- WORK TASK
The pictures get dropped, while every remaining part of the listing is copied exactly.

^^^^

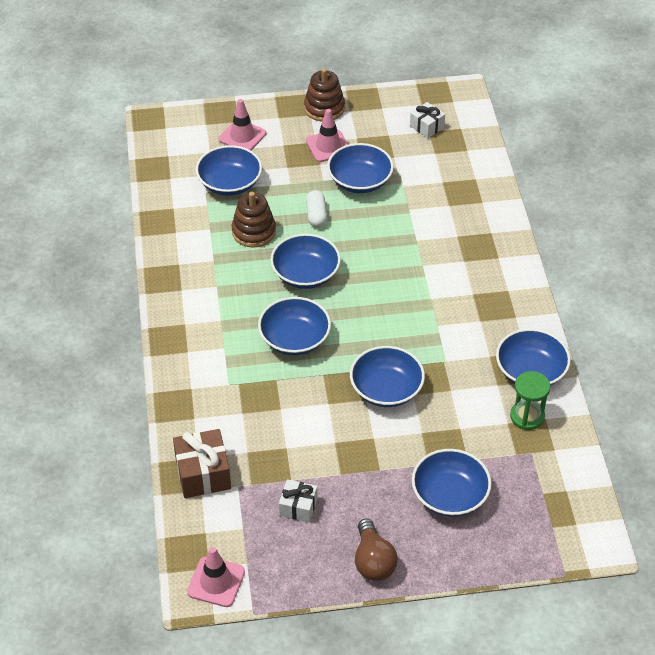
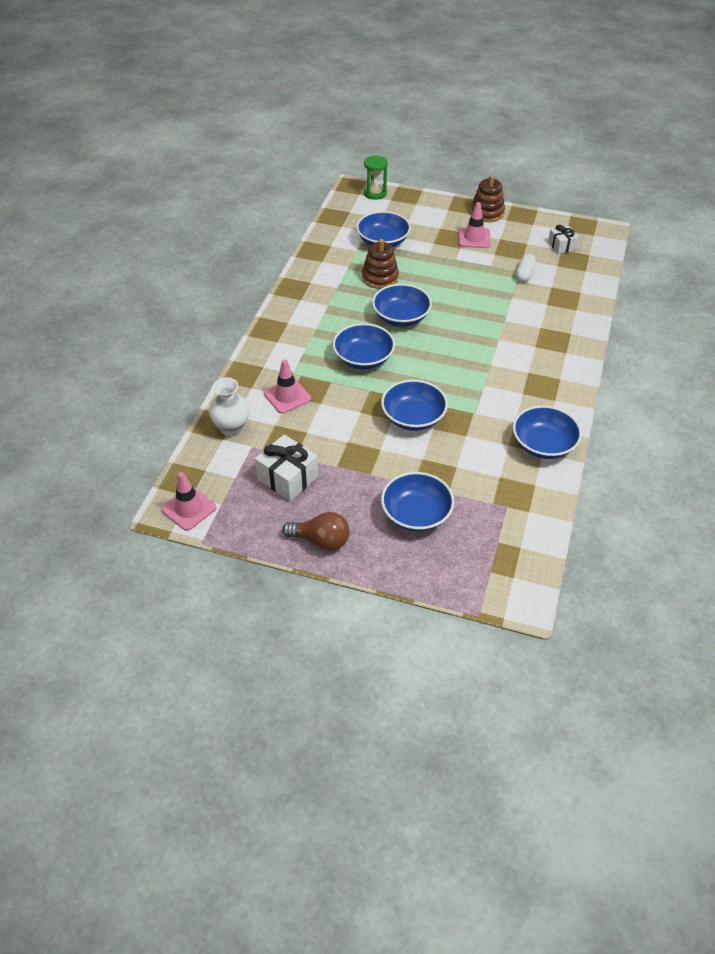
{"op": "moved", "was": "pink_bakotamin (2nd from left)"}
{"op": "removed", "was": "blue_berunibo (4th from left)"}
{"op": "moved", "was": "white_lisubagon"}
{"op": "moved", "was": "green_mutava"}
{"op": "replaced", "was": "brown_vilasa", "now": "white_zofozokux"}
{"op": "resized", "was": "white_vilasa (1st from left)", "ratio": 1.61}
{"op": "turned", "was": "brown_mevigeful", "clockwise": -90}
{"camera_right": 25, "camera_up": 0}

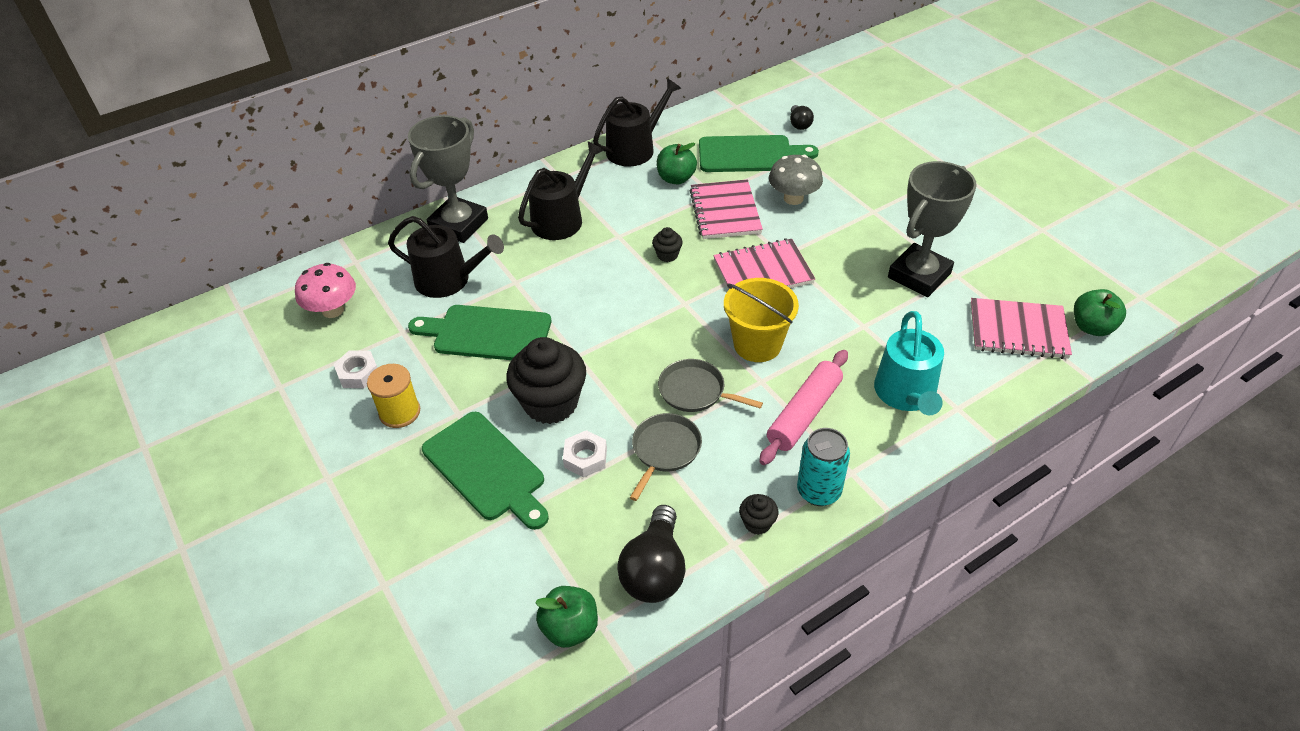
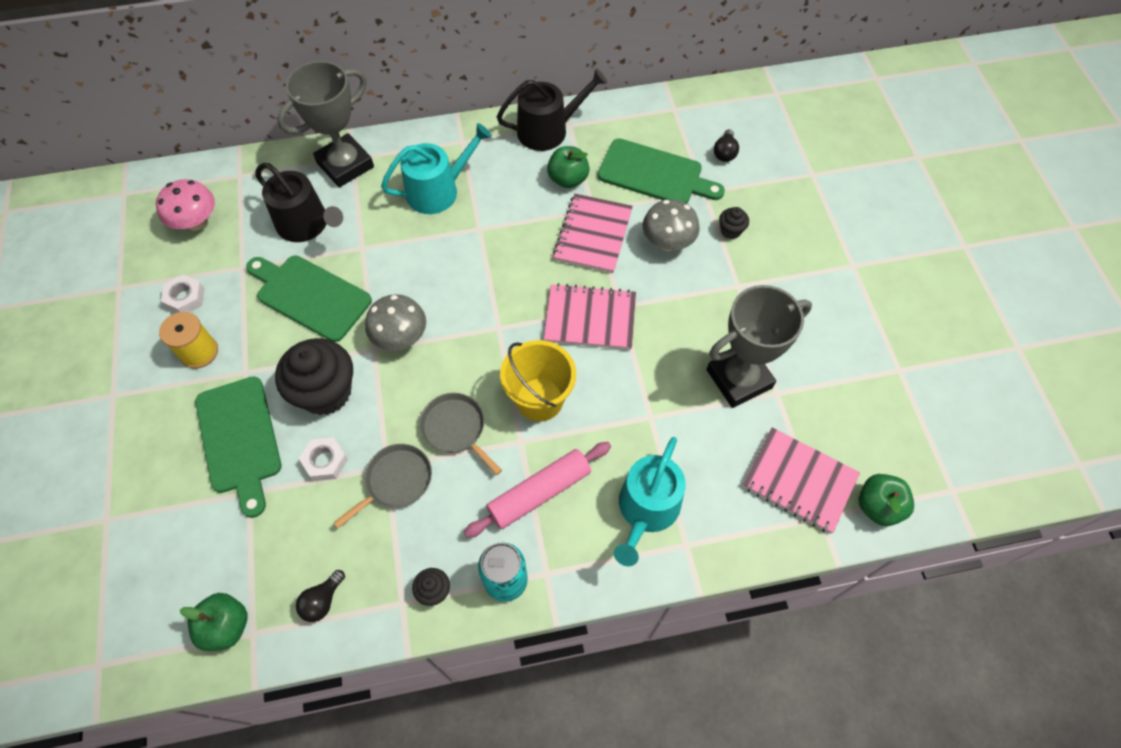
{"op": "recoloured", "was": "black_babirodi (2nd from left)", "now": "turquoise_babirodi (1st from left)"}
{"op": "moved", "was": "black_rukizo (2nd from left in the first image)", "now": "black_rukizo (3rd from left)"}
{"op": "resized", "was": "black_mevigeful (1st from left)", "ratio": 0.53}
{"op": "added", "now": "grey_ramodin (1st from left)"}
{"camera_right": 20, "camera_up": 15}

^^^^

- ANSWER TO THIS PROBLEM
{"op": "moved", "was": "pink_bakotamin (2nd from left)"}
{"op": "removed", "was": "blue_berunibo (4th from left)"}
{"op": "moved", "was": "white_lisubagon"}
{"op": "moved", "was": "green_mutava"}
{"op": "replaced", "was": "brown_vilasa", "now": "white_zofozokux"}
{"op": "resized", "was": "white_vilasa (1st from left)", "ratio": 1.61}
{"op": "turned", "was": "brown_mevigeful", "clockwise": -90}
{"camera_right": 25, "camera_up": 0}

{"op": "recoloured", "was": "black_babirodi (2nd from left)", "now": "turquoise_babirodi (1st from left)"}
{"op": "moved", "was": "black_rukizo (2nd from left in the first image)", "now": "black_rukizo (3rd from left)"}
{"op": "resized", "was": "black_mevigeful (1st from left)", "ratio": 0.53}
{"op": "added", "now": "grey_ramodin (1st from left)"}
{"camera_right": 20, "camera_up": 15}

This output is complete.